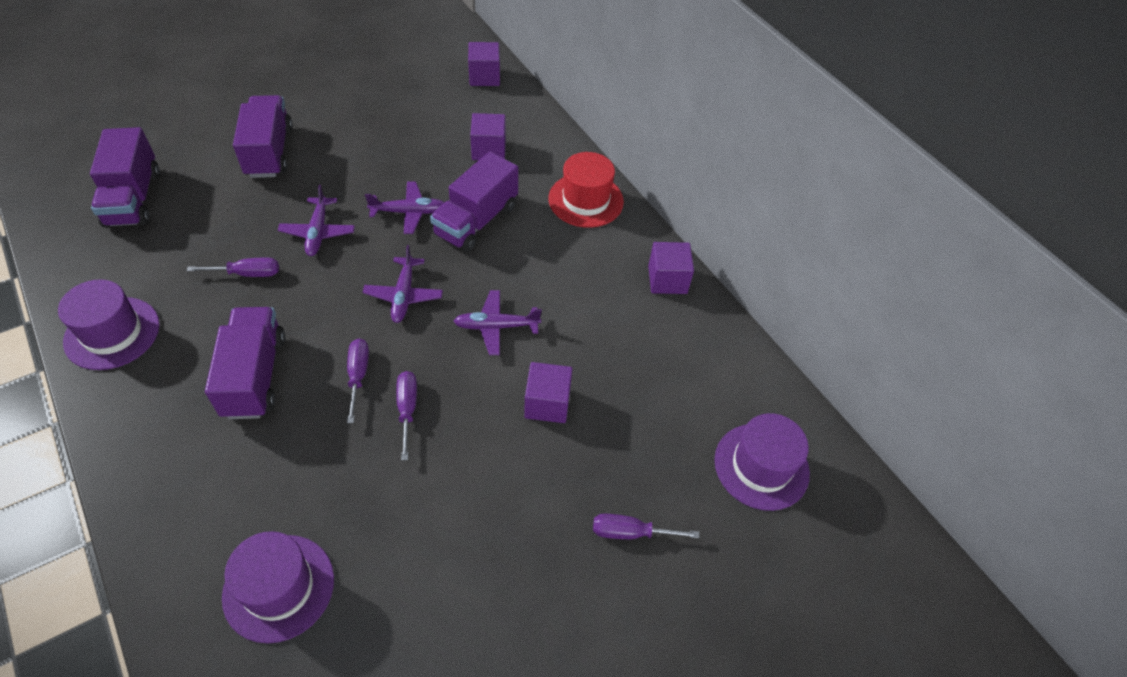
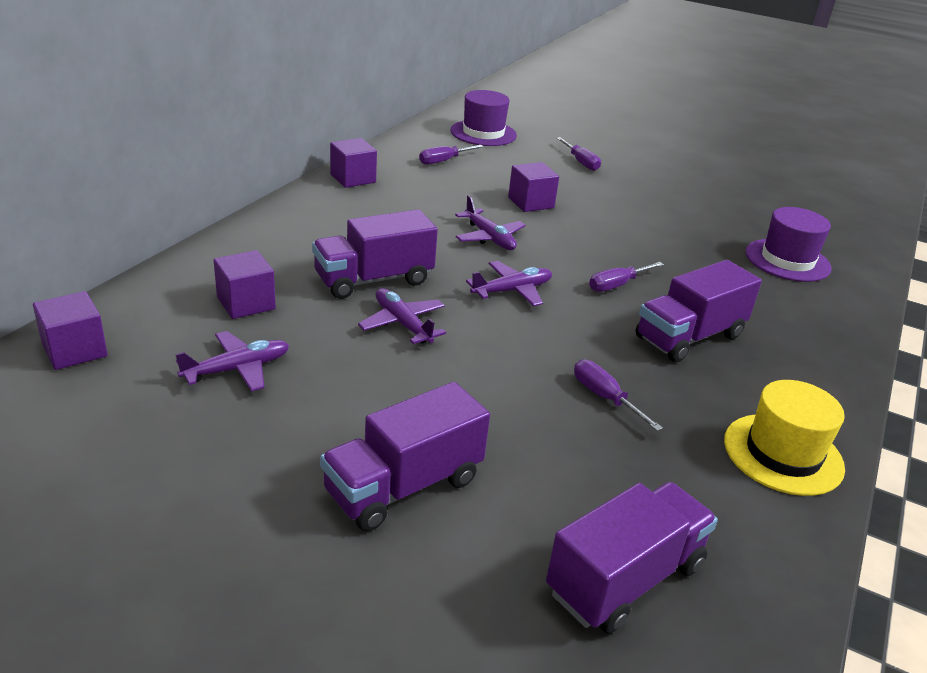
camera: 120 degrees left, 20 degrees down
(112, 333) = (783, 454): purple hat -> yellow hat
(318, 232) = (496, 374): purple plane -> purple plane (237, 369)
(407, 410) = (612, 254): purple screwdriver -> purple screwdriver (444, 161)
(476, 221) = (374, 280): purple truck -> purple truck turned 150 degrees clockwise
(586, 200) = (283, 229): red hat -> none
- - - - -
Repeat the data above exactly; images are not part of the copy.

Exercise response —
camera: 120 degrees left, 20 degrees down
(112, 333) = (783, 454): purple hat -> yellow hat
(318, 232) = (496, 374): purple plane -> purple plane (237, 369)
(407, 410) = (612, 254): purple screwdriver -> purple screwdriver (444, 161)
(476, 221) = (374, 280): purple truck -> purple truck turned 150 degrees clockwise
(586, 200) = (283, 229): red hat -> none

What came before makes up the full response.